*Task inputs*.
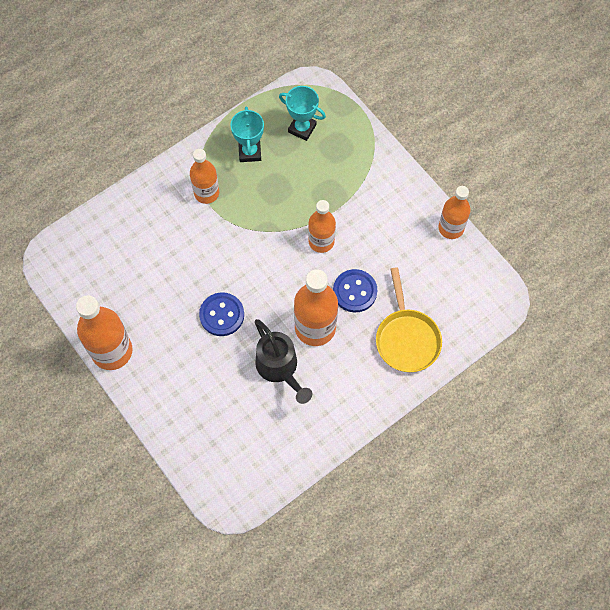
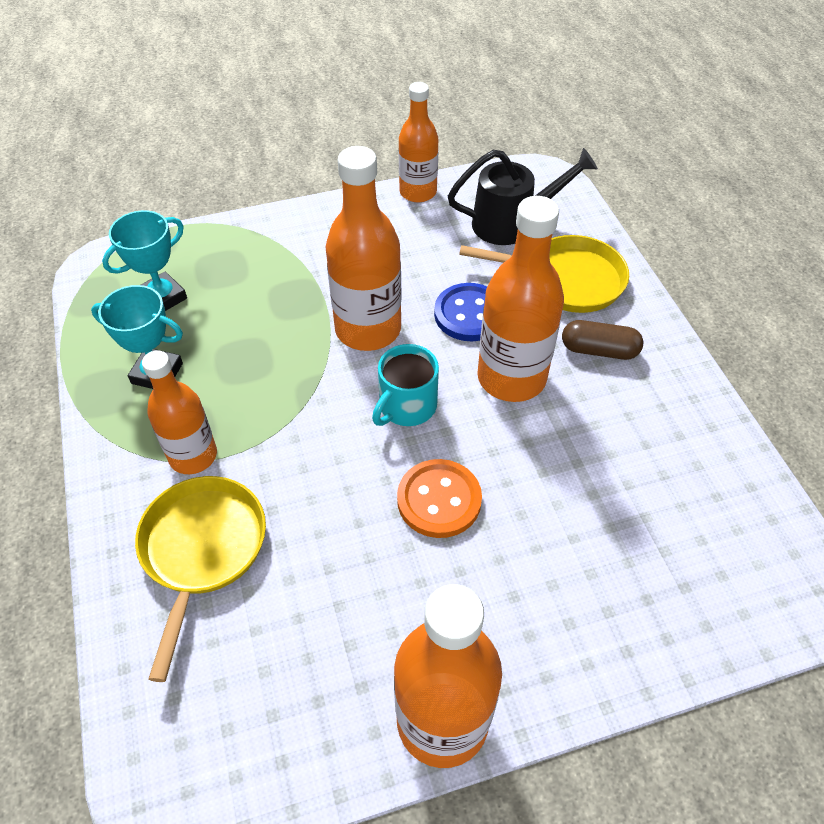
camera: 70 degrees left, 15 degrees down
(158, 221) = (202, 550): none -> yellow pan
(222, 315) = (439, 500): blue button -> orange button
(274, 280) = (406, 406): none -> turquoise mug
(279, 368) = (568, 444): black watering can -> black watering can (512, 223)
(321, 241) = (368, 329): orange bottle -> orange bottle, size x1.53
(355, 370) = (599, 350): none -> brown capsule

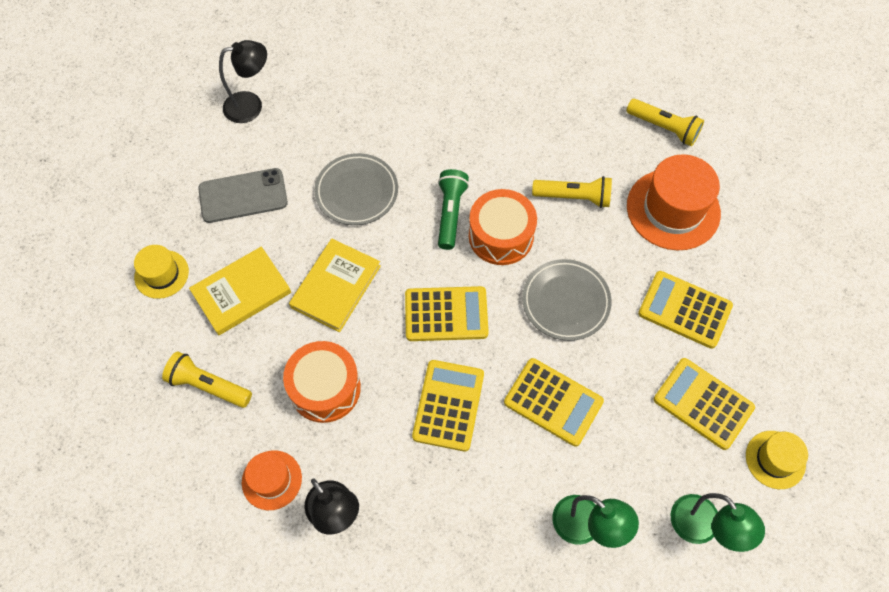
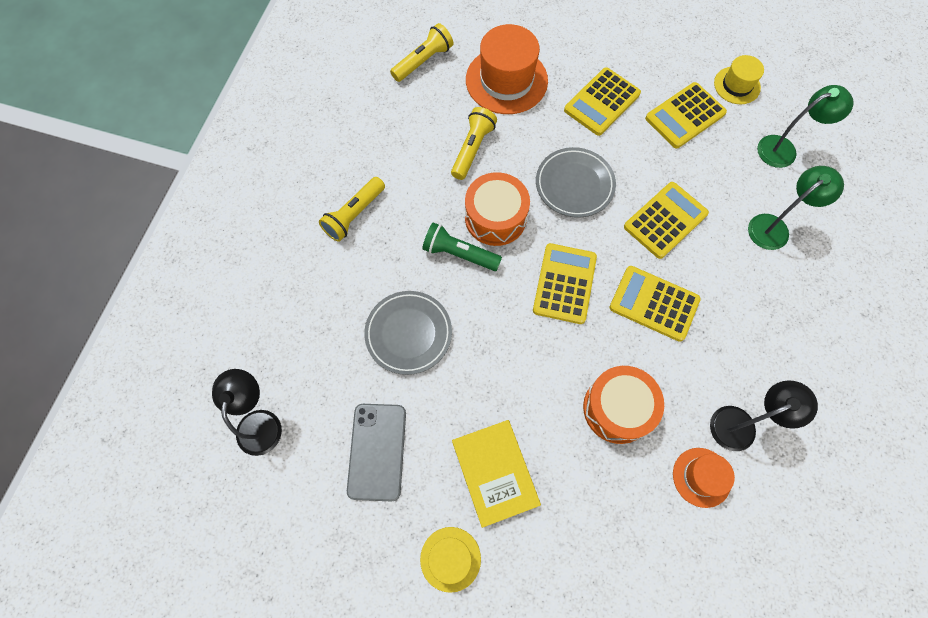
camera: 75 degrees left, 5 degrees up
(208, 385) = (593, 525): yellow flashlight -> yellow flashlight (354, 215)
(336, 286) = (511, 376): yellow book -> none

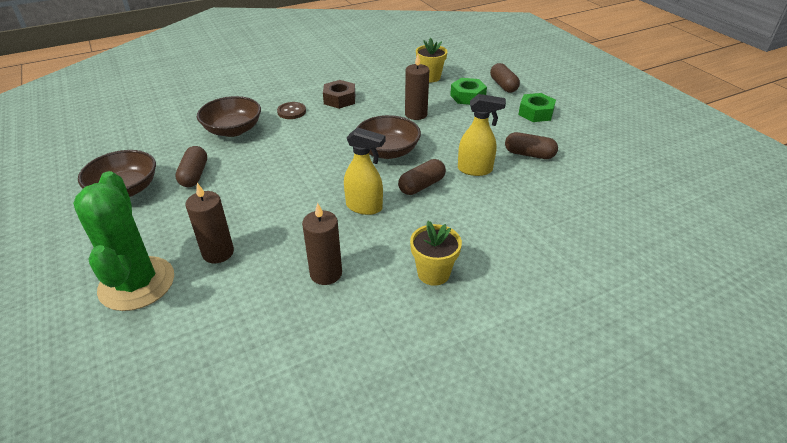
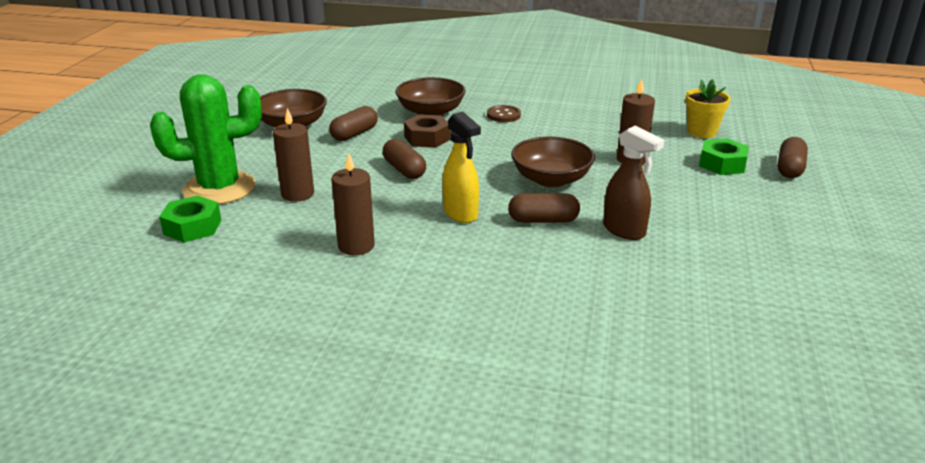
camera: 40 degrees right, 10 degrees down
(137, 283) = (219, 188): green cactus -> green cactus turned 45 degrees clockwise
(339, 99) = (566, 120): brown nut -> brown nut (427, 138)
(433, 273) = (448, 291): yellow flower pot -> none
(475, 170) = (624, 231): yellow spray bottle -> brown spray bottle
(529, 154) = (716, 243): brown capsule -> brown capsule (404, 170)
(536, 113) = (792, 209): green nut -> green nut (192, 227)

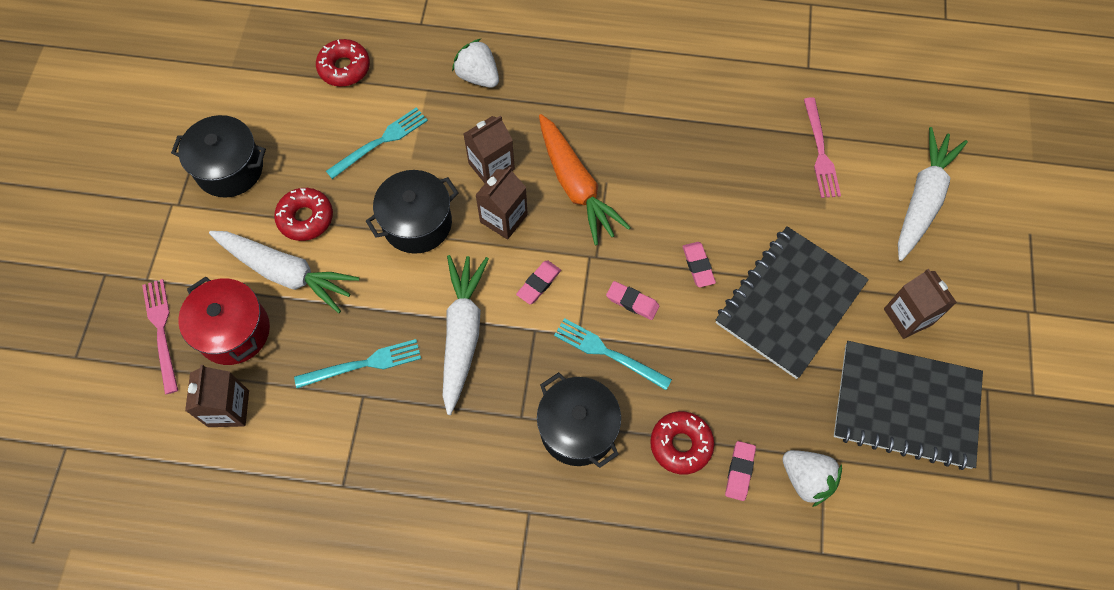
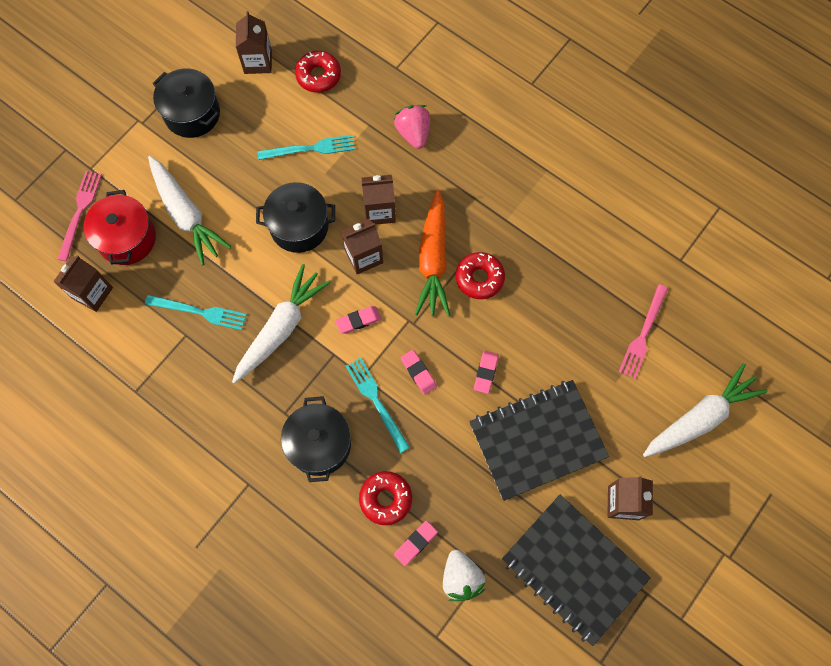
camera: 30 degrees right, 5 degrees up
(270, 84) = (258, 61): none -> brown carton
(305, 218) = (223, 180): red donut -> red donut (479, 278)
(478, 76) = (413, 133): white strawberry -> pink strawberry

*Exercise objective*.
Repeat each of the entries above exactly, but do not carry over the pictures.

*Exercise result*.
camera: 70 degrees left, 15 degrees down
(158, 221) = (202, 550): none -> yellow pan
(222, 315) = (439, 500): blue button -> orange button
(274, 280) = (406, 406): none -> turquoise mug
(279, 368) = (568, 444): black watering can -> black watering can (512, 223)
(321, 241) = (368, 329): orange bottle -> orange bottle, size x1.53
(355, 370) = (599, 350): none -> brown capsule

camera: 75 degrees left, 5 degrees up
(208, 385) = (593, 525): yellow flashlight -> yellow flashlight (354, 215)
(336, 286) = (511, 376): yellow book -> none

camera: 40 degrees right, 10 degrees down
(137, 283) = (219, 188): green cactus -> green cactus turned 45 degrees clockwise
(339, 99) = (566, 120): brown nut -> brown nut (427, 138)
(433, 273) = (448, 291): yellow flower pot -> none
(475, 170) = (624, 231): yellow spray bottle -> brown spray bottle
(529, 154) = (716, 243): brown capsule -> brown capsule (404, 170)
(536, 113) = (792, 209): green nut -> green nut (192, 227)

camera: 30 degrees right, 5 degrees up
(270, 84) = (258, 61): none -> brown carton
(305, 218) = (223, 180): red donut -> red donut (479, 278)
(478, 76) = (413, 133): white strawberry -> pink strawberry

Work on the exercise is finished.